# What you should do
Range to output from the entries below: the line containing "S1: button (COM, VA) -> button (COM, MODE)" through the line containing "R8: 4.7 (GND, ZOB) -> 4.7 (OUT, ZOB)". Set it down exactly, ends included, nothing else.

# Given entries

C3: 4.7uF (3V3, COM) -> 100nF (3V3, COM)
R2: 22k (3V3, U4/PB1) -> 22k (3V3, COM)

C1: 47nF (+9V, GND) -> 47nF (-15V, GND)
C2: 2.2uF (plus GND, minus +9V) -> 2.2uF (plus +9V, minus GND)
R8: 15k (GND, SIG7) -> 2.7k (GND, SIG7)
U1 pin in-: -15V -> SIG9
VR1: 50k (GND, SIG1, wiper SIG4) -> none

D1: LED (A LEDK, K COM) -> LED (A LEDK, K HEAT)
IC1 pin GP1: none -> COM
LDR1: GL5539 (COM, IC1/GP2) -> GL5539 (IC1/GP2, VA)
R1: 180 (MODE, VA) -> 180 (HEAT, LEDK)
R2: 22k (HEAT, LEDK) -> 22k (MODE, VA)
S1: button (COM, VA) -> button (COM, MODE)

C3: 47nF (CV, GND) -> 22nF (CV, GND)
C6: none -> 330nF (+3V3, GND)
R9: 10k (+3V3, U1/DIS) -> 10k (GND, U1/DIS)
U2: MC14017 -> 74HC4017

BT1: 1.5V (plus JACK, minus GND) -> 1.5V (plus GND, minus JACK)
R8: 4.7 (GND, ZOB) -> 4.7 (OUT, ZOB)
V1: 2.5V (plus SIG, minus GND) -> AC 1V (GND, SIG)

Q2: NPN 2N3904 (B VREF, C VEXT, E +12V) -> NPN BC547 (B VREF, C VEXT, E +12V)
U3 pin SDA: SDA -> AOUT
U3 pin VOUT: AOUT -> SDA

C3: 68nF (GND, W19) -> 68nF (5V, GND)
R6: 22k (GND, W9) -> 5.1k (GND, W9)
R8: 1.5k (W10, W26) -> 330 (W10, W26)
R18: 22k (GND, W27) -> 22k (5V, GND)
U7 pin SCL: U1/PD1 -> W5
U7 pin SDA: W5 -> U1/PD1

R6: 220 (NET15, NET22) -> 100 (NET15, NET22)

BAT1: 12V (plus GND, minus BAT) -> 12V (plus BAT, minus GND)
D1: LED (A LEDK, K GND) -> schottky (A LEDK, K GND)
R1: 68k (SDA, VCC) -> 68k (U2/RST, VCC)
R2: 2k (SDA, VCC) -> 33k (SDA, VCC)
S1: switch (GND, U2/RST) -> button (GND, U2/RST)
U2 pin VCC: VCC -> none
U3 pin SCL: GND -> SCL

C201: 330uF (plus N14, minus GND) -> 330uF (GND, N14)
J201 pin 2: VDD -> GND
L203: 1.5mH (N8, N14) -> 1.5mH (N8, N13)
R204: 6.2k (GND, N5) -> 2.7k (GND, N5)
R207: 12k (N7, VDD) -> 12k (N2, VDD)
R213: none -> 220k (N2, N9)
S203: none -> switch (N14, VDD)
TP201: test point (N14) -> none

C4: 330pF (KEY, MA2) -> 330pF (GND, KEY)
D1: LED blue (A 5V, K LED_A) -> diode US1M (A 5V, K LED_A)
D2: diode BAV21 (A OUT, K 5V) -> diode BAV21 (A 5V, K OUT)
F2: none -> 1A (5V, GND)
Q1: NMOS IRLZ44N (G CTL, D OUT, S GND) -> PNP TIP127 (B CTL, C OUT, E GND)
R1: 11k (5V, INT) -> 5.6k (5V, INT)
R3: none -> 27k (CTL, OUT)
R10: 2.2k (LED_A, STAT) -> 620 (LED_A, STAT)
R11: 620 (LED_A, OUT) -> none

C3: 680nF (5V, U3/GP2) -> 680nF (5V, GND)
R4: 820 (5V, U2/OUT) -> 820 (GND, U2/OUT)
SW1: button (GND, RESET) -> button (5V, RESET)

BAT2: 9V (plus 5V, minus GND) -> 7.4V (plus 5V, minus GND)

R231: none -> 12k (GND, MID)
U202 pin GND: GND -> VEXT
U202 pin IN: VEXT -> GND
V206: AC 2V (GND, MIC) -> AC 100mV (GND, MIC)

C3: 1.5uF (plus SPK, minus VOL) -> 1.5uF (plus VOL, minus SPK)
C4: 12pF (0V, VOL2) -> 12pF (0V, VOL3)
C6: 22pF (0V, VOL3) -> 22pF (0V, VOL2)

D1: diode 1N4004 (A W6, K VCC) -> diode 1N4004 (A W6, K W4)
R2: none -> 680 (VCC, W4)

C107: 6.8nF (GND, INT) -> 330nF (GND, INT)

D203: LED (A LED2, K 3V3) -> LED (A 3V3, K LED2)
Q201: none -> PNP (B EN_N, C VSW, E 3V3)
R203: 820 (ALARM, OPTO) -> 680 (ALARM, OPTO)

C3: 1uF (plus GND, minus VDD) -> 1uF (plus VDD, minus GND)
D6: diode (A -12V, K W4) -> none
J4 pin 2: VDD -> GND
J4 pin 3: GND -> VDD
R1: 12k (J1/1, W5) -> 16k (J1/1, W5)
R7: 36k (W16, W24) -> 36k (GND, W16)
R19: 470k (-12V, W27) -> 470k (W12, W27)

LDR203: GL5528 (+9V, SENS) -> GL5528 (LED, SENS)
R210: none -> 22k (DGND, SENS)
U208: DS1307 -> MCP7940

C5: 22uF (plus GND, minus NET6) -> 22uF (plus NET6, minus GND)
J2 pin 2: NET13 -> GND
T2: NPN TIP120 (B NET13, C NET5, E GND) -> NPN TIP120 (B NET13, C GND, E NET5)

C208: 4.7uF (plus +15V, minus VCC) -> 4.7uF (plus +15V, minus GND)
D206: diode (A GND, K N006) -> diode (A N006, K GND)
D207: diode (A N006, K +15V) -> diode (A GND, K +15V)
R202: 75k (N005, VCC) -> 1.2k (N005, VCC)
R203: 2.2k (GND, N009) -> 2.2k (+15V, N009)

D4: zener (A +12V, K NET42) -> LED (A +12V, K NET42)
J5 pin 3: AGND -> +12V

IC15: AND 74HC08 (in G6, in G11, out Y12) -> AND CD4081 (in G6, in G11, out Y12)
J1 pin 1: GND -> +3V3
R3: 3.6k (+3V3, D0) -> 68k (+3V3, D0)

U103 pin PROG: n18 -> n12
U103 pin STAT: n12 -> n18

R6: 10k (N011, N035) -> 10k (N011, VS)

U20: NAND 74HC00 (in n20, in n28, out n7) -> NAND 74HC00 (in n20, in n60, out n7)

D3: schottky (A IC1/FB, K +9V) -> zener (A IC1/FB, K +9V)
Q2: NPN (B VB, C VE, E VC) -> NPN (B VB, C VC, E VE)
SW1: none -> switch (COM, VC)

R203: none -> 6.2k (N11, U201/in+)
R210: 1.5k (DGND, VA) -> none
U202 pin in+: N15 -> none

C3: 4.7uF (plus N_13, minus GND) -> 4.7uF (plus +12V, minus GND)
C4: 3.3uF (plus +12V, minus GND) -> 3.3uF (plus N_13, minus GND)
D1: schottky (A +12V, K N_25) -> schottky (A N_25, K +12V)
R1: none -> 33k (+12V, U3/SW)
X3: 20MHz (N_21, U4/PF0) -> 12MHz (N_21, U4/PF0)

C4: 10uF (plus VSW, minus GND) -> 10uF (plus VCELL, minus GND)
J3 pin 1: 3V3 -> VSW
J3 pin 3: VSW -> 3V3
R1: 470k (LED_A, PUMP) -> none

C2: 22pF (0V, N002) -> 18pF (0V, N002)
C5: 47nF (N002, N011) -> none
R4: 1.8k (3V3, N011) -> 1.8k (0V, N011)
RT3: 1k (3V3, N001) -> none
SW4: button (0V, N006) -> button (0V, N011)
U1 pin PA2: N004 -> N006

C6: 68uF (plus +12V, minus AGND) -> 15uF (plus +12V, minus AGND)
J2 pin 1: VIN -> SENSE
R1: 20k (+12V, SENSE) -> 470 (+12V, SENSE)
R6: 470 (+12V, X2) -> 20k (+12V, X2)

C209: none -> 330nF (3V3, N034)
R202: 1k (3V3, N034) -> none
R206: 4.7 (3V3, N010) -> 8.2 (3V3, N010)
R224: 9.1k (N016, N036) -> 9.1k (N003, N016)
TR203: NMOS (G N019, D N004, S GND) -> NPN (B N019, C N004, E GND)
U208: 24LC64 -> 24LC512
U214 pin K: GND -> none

# Answer for this exercise
S1: button (COM, VA) -> button (COM, MODE)

C3: 47nF (CV, GND) -> 22nF (CV, GND)
C6: none -> 330nF (+3V3, GND)
R9: 10k (+3V3, U1/DIS) -> 10k (GND, U1/DIS)
U2: MC14017 -> 74HC4017

BT1: 1.5V (plus JACK, minus GND) -> 1.5V (plus GND, minus JACK)
R8: 4.7 (GND, ZOB) -> 4.7 (OUT, ZOB)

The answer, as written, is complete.